• PROBLEM REQUIREMENTS:
Without the pictures, write out all the lines below exactly as they appear.

*** ENTRIES SUPPLIED Section Begins ***

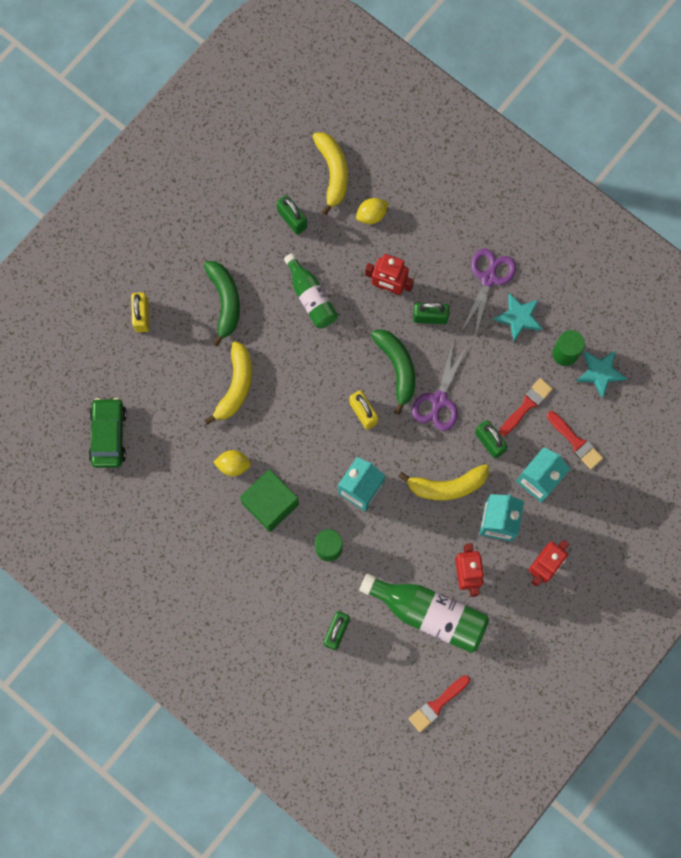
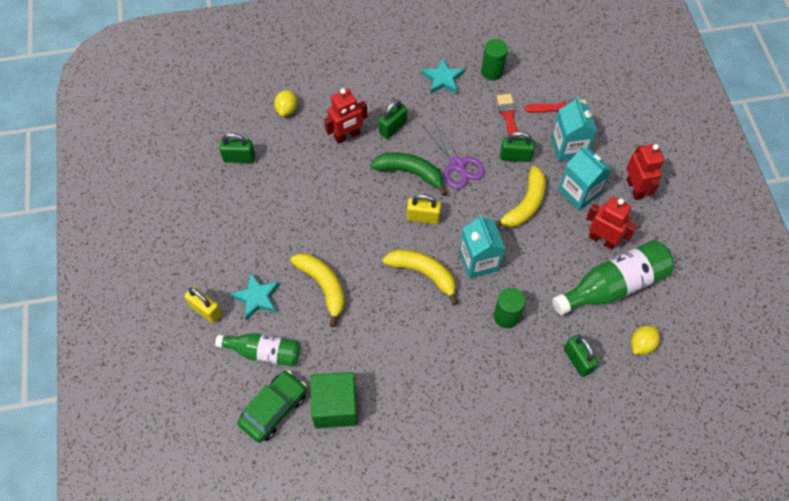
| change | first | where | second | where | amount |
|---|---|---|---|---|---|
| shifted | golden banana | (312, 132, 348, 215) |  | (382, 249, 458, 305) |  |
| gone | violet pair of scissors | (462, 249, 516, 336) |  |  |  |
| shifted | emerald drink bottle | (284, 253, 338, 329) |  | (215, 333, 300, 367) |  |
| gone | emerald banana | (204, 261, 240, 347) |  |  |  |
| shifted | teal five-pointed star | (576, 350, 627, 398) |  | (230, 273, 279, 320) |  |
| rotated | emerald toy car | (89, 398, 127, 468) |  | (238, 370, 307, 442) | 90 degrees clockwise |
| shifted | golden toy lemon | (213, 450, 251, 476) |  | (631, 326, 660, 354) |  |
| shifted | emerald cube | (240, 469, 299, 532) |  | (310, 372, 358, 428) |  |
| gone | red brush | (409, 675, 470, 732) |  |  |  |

*** ENTRIES SUPPLIED Section Ends ***

• ANSWER:
| change | first | where | second | where | amount |
|---|---|---|---|---|---|
| shifted | golden banana | (312, 132, 348, 215) |  | (382, 249, 458, 305) |  |
| gone | violet pair of scissors | (462, 249, 516, 336) |  |  |  |
| shifted | emerald drink bottle | (284, 253, 338, 329) |  | (215, 333, 300, 367) |  |
| gone | emerald banana | (204, 261, 240, 347) |  |  |  |
| shifted | teal five-pointed star | (576, 350, 627, 398) |  | (230, 273, 279, 320) |  |
| rotated | emerald toy car | (89, 398, 127, 468) |  | (238, 370, 307, 442) | 90 degrees clockwise |
| shifted | golden toy lemon | (213, 450, 251, 476) |  | (631, 326, 660, 354) |  |
| shifted | emerald cube | (240, 469, 299, 532) |  | (310, 372, 358, 428) |  |
| gone | red brush | (409, 675, 470, 732) |  |  |  |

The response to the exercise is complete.